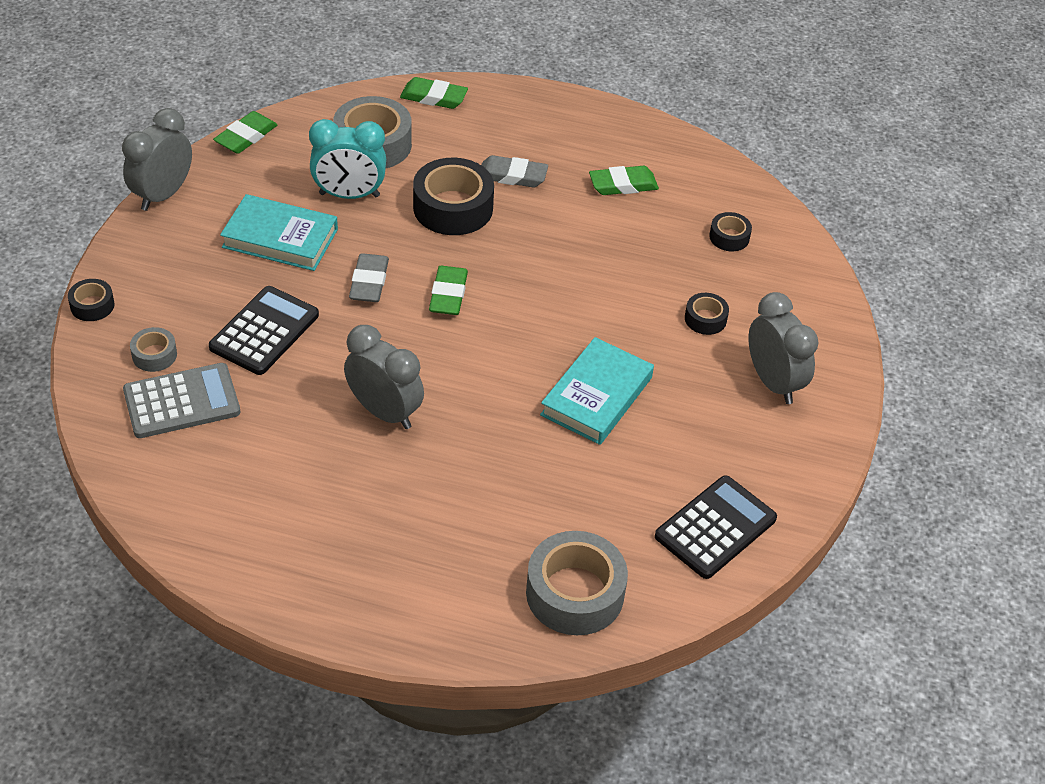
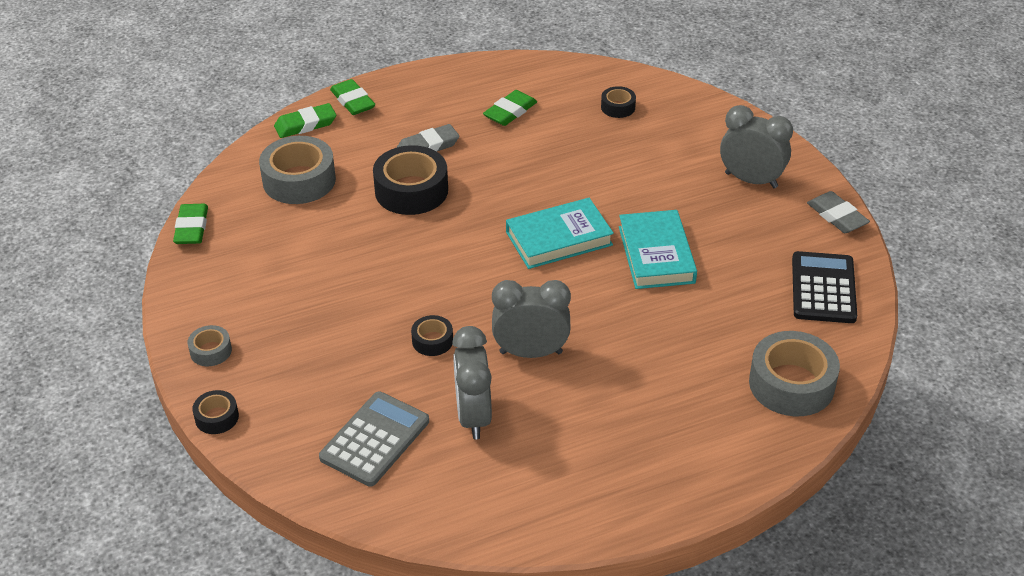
camera: 35 degrees left, 5 degrees down
grey clock [122,108,192,211] -> grey clock moved to [452,326,492,440]
grey tape [130,327,177,372] -> grey tape moved to [187,325,232,366]
black calculator [209,286,319,375] -> none
turquoise book [220,194,338,271] -> turquoise book moved to [506,198,614,269]
turquoise clock [309,119,386,199] -> none
grey eraser [349,253,389,302] -> grey eraser moved to [807,191,870,233]
green eraser [429,266,468,315] -> green eraser moved to [330,79,375,115]
black tape [685,293,729,335] -> black tape moved to [411,315,453,356]

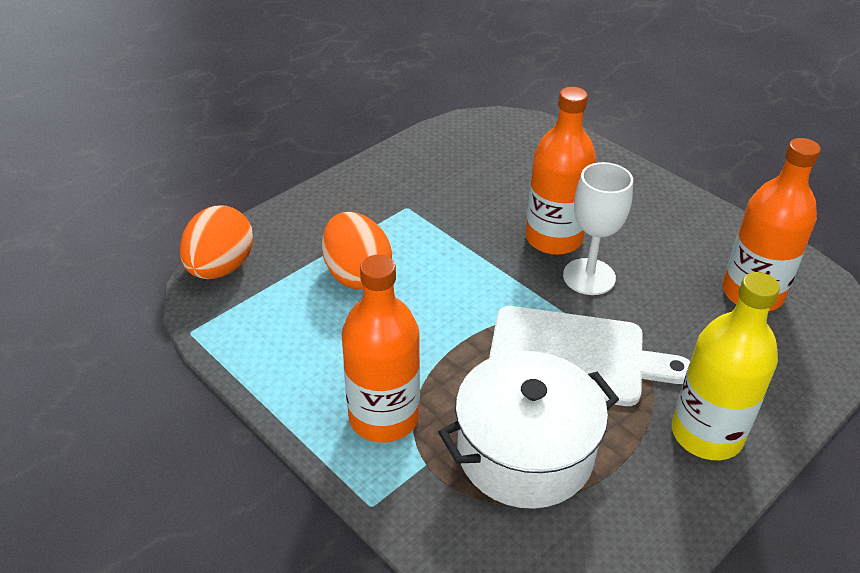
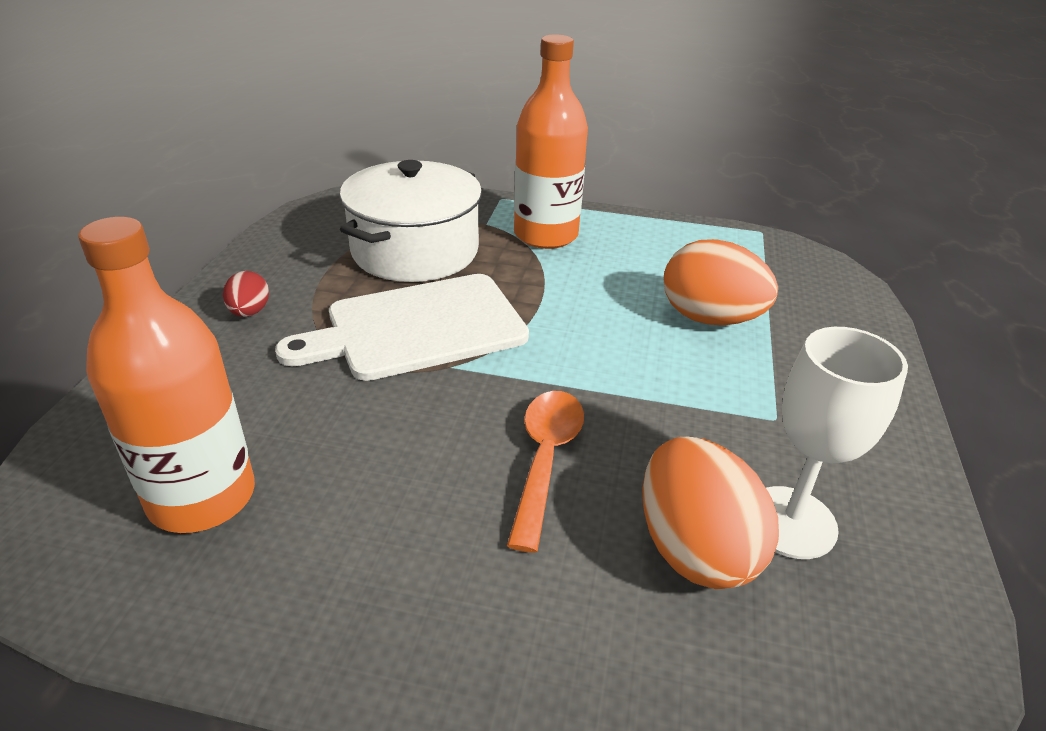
camera: 145 degrees right, 5 degrees down
orange egg [180,205,253,279] -> orange egg moved to [642,436,779,589]
orange bottle [526,87,596,255] -> orange spoon [507,391,584,553]
white goblet [563,162,633,295] -> white goblet moved to [766,327,908,559]
yellow bottle [672,272,780,460] -> red egg [223,271,269,317]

--- What you will do ---
For the word "clock", count the lines in the records that contain it. Give the number and no other words.

--- Exercise response ---
2